## Task requirements
Provide an exact copy of the data, excluding the images.
─── Record set
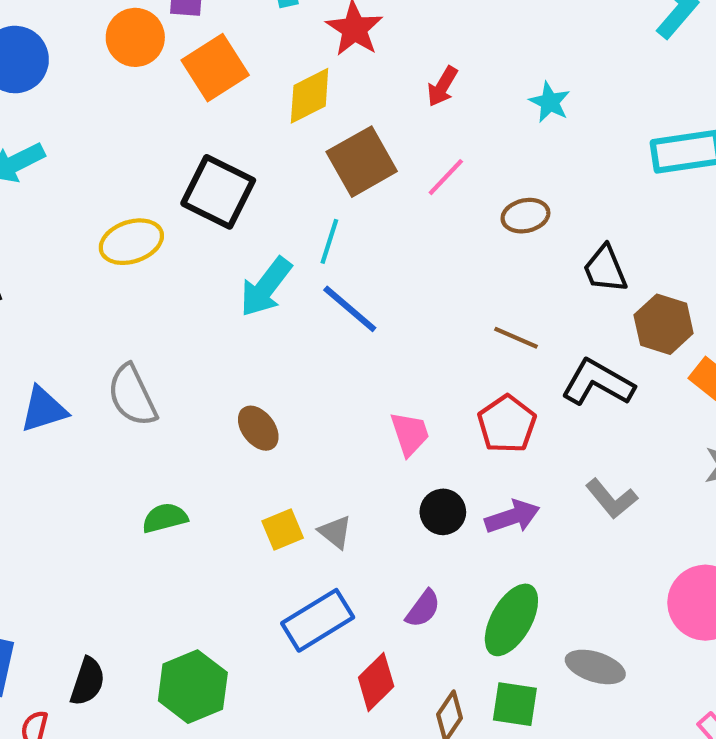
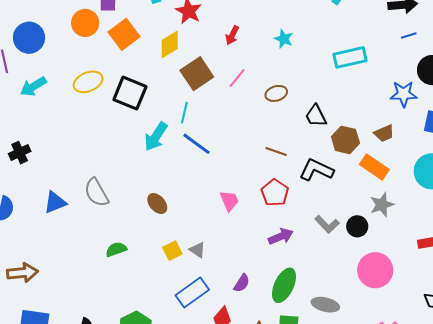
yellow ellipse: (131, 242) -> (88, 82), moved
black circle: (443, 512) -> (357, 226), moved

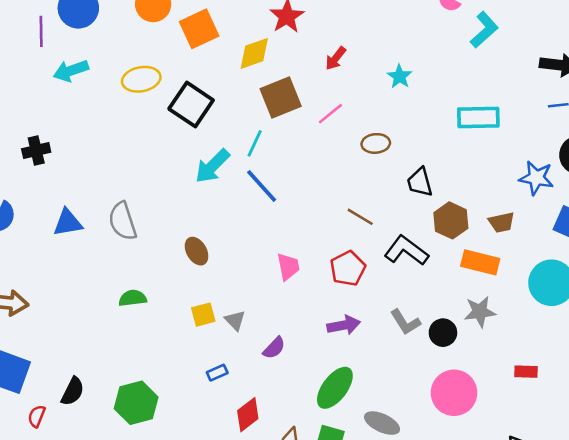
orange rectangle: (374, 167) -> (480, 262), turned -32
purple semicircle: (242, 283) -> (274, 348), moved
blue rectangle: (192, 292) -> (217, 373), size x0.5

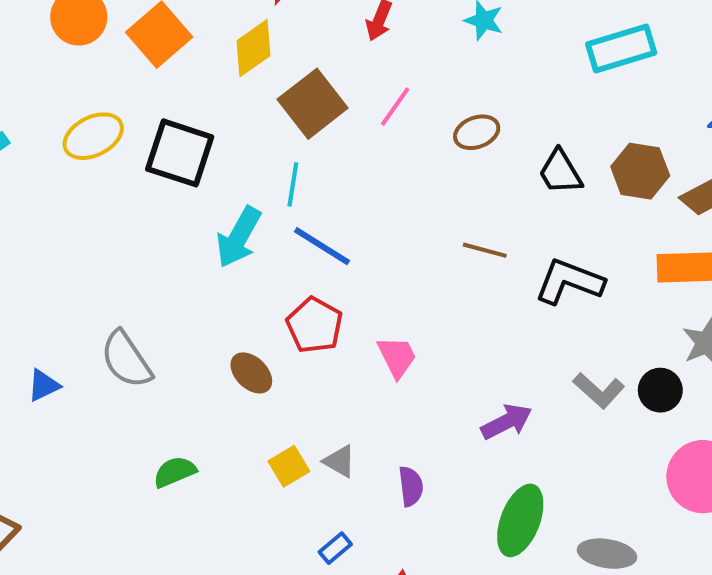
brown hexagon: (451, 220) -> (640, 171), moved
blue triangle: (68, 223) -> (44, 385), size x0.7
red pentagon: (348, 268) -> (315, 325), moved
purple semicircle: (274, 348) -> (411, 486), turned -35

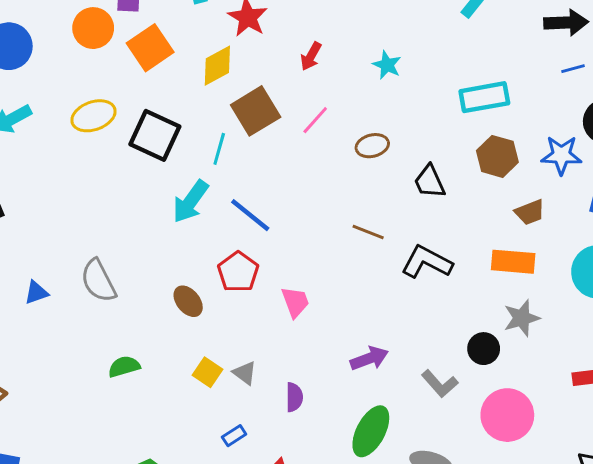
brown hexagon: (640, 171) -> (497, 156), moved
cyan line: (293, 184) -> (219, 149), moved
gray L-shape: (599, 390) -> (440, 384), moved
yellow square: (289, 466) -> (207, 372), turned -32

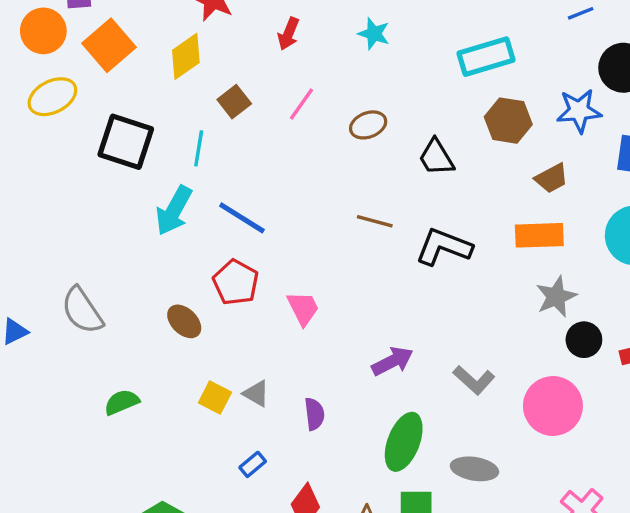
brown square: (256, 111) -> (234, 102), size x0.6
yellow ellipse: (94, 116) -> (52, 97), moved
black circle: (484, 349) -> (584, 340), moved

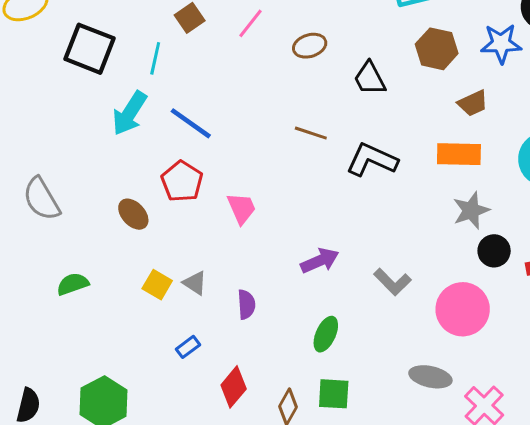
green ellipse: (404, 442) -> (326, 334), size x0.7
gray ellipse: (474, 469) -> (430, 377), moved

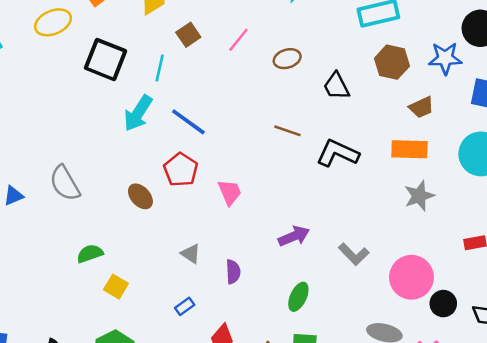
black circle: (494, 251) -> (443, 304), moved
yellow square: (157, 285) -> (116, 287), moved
──────
## Answer section
yellow ellipse: (131, 242) -> (88, 82), moved
black circle: (443, 512) -> (357, 226), moved

orange rectangle: (374, 167) -> (480, 262), turned -32
purple semicircle: (242, 283) -> (274, 348), moved
blue rectangle: (192, 292) -> (217, 373), size x0.5

brown hexagon: (451, 220) -> (640, 171), moved
blue triangle: (68, 223) -> (44, 385), size x0.7
red pentagon: (348, 268) -> (315, 325), moved
purple semicircle: (274, 348) -> (411, 486), turned -35

brown hexagon: (640, 171) -> (497, 156), moved
cyan line: (293, 184) -> (219, 149), moved
gray L-shape: (599, 390) -> (440, 384), moved
yellow square: (289, 466) -> (207, 372), turned -32

brown square: (256, 111) -> (234, 102), size x0.6
yellow ellipse: (94, 116) -> (52, 97), moved
black circle: (484, 349) -> (584, 340), moved

green ellipse: (404, 442) -> (326, 334), size x0.7
gray ellipse: (474, 469) -> (430, 377), moved

black circle: (494, 251) -> (443, 304), moved
yellow square: (157, 285) -> (116, 287), moved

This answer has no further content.